• Task:
With the images removed, reproduce each entry below word for word.

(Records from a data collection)
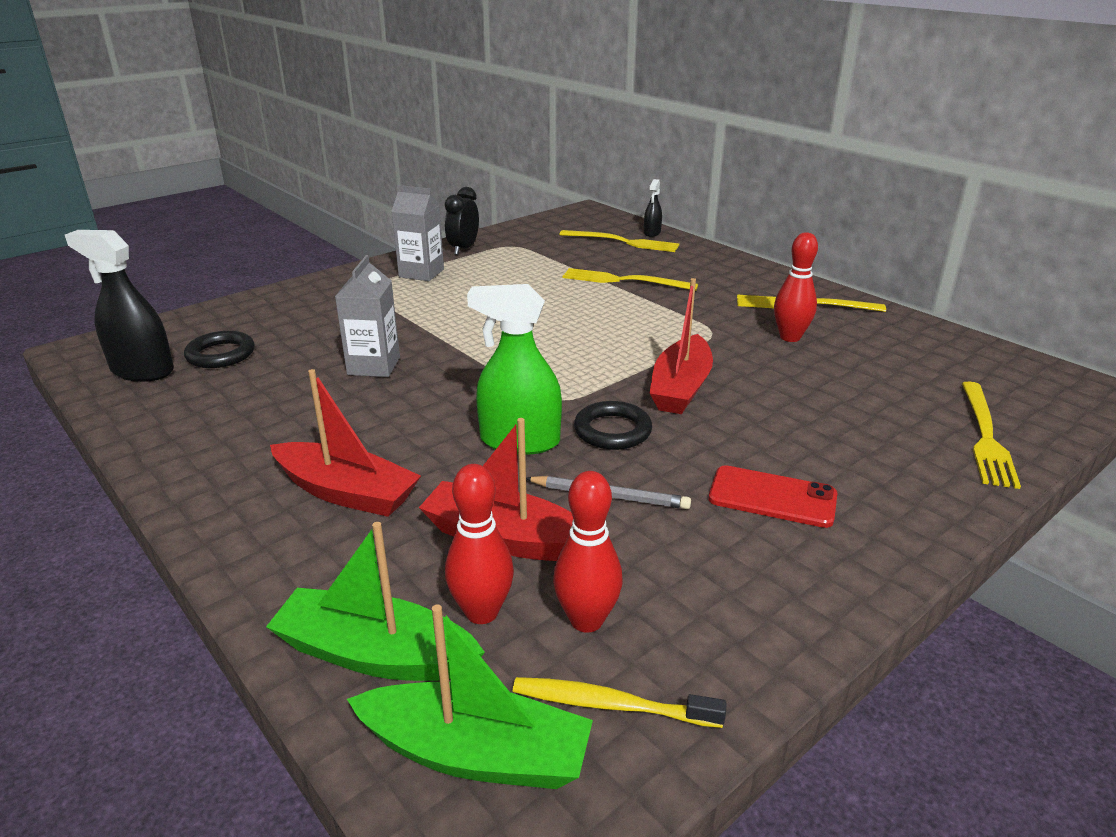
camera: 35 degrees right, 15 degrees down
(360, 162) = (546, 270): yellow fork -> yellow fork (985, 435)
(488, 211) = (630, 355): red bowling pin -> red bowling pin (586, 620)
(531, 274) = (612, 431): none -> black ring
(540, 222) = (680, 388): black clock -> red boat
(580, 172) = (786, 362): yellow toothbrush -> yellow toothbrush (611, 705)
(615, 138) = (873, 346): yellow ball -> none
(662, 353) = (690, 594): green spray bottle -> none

• Task result:
camera: 35 degrees right, 15 degrees down
(360, 162) = (546, 270): yellow fork -> yellow fork (985, 435)
(488, 211) = (630, 355): red bowling pin -> red bowling pin (586, 620)
(531, 274) = (612, 431): none -> black ring
(540, 222) = (680, 388): black clock -> red boat
(580, 172) = (786, 362): yellow toothbrush -> yellow toothbrush (611, 705)
(615, 138) = (873, 346): yellow ball -> none
(662, 353) = (690, 594): green spray bottle -> none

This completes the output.